BEGIN Materials provided
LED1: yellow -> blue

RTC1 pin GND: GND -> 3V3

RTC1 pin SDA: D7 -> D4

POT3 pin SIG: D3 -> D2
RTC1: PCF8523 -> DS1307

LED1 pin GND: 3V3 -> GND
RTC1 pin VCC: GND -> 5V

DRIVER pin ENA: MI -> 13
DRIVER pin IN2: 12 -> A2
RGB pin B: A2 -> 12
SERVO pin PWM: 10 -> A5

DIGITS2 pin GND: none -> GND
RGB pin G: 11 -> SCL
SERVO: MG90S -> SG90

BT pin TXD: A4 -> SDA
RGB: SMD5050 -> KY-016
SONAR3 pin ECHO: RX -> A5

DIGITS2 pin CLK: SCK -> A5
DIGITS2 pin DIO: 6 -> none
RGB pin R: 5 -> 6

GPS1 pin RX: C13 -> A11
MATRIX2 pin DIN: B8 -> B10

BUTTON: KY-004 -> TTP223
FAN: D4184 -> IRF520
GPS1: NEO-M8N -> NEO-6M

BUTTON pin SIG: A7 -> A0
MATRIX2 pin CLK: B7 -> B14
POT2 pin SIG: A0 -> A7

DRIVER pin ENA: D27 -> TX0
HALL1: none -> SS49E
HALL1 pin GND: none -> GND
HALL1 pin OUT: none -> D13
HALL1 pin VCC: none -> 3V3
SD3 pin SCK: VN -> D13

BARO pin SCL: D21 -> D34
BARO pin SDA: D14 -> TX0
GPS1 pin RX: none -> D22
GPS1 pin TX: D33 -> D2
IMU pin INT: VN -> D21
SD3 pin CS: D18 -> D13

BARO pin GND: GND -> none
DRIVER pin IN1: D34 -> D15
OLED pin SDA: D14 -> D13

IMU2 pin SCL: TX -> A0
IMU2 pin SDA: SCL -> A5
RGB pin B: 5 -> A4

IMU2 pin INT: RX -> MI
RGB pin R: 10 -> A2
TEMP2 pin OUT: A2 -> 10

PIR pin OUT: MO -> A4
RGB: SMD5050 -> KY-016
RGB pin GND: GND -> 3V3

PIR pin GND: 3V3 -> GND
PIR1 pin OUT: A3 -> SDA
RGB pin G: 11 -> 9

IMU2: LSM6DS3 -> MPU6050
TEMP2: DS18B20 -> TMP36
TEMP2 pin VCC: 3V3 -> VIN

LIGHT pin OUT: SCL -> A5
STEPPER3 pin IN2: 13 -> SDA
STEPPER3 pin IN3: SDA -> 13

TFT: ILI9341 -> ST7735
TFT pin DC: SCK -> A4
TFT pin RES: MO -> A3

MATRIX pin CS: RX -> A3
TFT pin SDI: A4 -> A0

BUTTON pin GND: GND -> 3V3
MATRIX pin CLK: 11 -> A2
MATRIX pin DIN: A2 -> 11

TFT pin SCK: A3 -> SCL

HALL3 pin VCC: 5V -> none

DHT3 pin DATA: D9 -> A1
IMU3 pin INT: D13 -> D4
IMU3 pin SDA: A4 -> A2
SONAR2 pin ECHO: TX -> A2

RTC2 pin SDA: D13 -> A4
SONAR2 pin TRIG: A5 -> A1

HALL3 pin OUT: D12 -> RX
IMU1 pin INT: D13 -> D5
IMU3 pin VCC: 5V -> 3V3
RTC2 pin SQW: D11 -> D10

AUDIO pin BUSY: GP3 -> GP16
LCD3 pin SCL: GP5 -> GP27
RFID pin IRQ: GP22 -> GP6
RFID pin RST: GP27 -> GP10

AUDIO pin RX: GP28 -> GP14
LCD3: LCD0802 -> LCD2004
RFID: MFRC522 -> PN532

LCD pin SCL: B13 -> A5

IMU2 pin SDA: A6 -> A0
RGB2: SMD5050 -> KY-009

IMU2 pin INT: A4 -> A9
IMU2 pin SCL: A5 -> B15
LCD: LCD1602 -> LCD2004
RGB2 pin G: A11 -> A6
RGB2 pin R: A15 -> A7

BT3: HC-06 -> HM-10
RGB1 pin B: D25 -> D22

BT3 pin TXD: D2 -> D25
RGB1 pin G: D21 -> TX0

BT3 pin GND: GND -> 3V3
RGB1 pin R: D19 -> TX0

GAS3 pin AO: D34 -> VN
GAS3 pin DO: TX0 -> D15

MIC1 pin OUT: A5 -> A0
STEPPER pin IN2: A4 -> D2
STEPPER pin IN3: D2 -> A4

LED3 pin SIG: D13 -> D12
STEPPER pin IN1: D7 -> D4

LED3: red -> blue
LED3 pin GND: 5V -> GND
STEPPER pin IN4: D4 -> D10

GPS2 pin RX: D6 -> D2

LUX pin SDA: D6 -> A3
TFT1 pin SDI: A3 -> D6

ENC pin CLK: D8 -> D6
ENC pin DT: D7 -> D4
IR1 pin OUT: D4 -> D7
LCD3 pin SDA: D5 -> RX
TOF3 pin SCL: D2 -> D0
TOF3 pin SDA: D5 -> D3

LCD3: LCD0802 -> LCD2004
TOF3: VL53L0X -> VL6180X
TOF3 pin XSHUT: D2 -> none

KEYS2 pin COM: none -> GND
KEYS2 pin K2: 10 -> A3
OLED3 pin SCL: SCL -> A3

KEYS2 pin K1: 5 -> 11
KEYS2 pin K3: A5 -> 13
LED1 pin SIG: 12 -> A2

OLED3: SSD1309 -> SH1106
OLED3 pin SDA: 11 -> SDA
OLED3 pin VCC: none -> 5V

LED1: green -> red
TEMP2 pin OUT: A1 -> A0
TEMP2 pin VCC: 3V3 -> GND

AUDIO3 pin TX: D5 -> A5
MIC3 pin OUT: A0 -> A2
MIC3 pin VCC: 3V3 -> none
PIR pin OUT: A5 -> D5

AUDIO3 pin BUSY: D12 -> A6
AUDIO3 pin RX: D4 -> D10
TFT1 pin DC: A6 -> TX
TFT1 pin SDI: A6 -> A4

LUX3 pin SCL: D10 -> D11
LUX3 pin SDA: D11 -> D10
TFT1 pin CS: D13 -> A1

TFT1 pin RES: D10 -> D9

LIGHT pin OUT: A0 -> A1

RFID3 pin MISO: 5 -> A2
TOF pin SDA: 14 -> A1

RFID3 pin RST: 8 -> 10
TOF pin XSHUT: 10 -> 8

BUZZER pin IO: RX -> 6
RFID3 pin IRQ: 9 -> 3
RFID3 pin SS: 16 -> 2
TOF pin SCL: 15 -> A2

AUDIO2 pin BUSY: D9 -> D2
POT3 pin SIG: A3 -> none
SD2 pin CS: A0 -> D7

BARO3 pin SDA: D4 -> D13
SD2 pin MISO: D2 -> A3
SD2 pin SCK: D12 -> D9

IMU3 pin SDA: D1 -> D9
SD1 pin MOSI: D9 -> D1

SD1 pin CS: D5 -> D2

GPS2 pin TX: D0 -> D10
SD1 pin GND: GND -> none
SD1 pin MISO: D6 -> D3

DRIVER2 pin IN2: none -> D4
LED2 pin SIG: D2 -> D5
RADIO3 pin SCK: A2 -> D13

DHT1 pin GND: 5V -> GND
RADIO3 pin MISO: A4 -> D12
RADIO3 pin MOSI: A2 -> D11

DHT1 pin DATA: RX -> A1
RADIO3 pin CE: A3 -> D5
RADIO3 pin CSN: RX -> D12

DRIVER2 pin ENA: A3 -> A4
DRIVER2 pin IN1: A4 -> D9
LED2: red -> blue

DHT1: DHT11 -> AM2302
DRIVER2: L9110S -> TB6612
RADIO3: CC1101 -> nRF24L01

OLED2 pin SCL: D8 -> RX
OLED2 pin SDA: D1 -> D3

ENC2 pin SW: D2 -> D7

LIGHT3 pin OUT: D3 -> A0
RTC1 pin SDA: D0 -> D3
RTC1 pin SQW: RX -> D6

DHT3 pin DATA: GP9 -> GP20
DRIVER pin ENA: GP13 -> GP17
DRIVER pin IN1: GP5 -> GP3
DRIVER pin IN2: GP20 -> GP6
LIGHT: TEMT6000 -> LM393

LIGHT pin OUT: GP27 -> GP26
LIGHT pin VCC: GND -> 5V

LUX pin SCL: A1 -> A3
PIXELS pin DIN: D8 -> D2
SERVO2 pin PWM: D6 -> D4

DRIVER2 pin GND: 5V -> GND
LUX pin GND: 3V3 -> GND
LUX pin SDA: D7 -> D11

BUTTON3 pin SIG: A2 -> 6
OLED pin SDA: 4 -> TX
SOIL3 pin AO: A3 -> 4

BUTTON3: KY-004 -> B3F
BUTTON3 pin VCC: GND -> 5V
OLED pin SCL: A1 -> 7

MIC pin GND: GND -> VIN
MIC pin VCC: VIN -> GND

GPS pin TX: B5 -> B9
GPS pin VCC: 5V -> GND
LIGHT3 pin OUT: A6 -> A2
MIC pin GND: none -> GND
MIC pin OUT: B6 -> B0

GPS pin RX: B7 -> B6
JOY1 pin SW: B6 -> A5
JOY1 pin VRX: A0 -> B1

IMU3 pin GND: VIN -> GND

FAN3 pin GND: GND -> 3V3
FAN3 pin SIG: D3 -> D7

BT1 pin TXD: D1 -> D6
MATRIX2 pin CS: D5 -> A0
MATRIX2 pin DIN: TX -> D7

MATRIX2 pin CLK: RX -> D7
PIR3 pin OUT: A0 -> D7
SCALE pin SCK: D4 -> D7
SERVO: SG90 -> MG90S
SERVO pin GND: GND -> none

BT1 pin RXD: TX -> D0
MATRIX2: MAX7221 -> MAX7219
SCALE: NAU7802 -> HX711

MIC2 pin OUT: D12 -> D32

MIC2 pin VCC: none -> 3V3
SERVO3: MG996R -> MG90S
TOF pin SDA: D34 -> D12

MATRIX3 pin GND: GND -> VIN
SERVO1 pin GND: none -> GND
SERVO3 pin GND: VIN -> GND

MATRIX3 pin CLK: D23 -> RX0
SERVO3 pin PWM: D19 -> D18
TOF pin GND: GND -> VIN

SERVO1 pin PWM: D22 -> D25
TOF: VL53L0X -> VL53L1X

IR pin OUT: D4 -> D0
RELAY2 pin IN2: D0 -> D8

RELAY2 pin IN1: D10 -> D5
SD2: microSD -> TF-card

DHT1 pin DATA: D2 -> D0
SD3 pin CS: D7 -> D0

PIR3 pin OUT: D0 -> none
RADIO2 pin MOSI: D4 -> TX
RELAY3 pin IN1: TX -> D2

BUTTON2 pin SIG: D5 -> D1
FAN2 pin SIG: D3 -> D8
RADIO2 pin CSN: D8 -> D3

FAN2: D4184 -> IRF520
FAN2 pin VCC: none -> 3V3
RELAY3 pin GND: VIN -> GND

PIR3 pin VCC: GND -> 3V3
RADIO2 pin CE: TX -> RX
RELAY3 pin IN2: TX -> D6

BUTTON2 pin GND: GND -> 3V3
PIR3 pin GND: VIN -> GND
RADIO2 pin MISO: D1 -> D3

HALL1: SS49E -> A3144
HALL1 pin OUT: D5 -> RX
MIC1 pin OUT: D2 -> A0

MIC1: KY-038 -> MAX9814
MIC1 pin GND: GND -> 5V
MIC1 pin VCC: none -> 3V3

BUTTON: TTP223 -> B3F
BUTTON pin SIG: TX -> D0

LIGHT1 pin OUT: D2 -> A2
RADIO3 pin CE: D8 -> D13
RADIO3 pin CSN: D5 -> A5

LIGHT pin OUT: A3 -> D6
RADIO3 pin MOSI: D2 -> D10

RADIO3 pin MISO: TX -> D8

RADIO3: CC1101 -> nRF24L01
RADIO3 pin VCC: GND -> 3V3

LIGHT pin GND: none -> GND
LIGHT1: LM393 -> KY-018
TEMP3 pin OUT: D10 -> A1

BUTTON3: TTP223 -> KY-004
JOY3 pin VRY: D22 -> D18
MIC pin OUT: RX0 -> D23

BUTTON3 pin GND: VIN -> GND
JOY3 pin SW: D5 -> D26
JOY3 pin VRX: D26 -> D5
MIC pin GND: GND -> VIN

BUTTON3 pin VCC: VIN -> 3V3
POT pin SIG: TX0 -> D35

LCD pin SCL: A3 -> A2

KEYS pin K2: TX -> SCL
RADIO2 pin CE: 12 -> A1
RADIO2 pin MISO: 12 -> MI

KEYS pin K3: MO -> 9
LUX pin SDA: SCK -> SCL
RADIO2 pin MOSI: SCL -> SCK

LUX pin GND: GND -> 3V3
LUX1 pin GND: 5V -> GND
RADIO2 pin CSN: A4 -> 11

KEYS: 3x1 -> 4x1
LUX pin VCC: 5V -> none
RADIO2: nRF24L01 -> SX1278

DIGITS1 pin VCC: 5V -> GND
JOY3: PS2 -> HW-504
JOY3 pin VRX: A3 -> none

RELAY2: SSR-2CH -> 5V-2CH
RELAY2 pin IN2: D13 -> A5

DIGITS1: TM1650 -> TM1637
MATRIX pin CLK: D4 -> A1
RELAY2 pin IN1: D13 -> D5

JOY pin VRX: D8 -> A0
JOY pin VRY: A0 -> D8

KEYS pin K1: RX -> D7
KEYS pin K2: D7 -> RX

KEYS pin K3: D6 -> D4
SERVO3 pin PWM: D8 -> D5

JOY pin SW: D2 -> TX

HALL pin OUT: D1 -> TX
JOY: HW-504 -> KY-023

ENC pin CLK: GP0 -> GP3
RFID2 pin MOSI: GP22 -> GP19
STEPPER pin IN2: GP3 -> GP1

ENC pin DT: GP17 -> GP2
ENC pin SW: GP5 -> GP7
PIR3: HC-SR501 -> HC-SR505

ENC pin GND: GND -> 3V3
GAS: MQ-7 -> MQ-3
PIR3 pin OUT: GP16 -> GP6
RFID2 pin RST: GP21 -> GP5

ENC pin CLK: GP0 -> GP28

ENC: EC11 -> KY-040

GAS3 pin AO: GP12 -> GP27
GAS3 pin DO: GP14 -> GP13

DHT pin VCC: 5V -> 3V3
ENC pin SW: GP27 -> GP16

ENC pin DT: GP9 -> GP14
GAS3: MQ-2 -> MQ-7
END Materials provided
What the task asks: Looking at the records above, return exactly the lines from the line with "LUX3 pin SCL: D10 -> D11" to the line with "PIXELS pin DIN: D8 -> D2", both ends included.

Written reply:
LUX3 pin SCL: D10 -> D11
LUX3 pin SDA: D11 -> D10
TFT1 pin CS: D13 -> A1

TFT1 pin RES: D10 -> D9

LIGHT pin OUT: A0 -> A1

RFID3 pin MISO: 5 -> A2
TOF pin SDA: 14 -> A1

RFID3 pin RST: 8 -> 10
TOF pin XSHUT: 10 -> 8

BUZZER pin IO: RX -> 6
RFID3 pin IRQ: 9 -> 3
RFID3 pin SS: 16 -> 2
TOF pin SCL: 15 -> A2

AUDIO2 pin BUSY: D9 -> D2
POT3 pin SIG: A3 -> none
SD2 pin CS: A0 -> D7

BARO3 pin SDA: D4 -> D13
SD2 pin MISO: D2 -> A3
SD2 pin SCK: D12 -> D9

IMU3 pin SDA: D1 -> D9
SD1 pin MOSI: D9 -> D1

SD1 pin CS: D5 -> D2

GPS2 pin TX: D0 -> D10
SD1 pin GND: GND -> none
SD1 pin MISO: D6 -> D3

DRIVER2 pin IN2: none -> D4
LED2 pin SIG: D2 -> D5
RADIO3 pin SCK: A2 -> D13

DHT1 pin GND: 5V -> GND
RADIO3 pin MISO: A4 -> D12
RADIO3 pin MOSI: A2 -> D11

DHT1 pin DATA: RX -> A1
RADIO3 pin CE: A3 -> D5
RADIO3 pin CSN: RX -> D12

DRIVER2 pin ENA: A3 -> A4
DRIVER2 pin IN1: A4 -> D9
LED2: red -> blue

DHT1: DHT11 -> AM2302
DRIVER2: L9110S -> TB6612
RADIO3: CC1101 -> nRF24L01

OLED2 pin SCL: D8 -> RX
OLED2 pin SDA: D1 -> D3

ENC2 pin SW: D2 -> D7

LIGHT3 pin OUT: D3 -> A0
RTC1 pin SDA: D0 -> D3
RTC1 pin SQW: RX -> D6

DHT3 pin DATA: GP9 -> GP20
DRIVER pin ENA: GP13 -> GP17
DRIVER pin IN1: GP5 -> GP3
DRIVER pin IN2: GP20 -> GP6
LIGHT: TEMT6000 -> LM393

LIGHT pin OUT: GP27 -> GP26
LIGHT pin VCC: GND -> 5V

LUX pin SCL: A1 -> A3
PIXELS pin DIN: D8 -> D2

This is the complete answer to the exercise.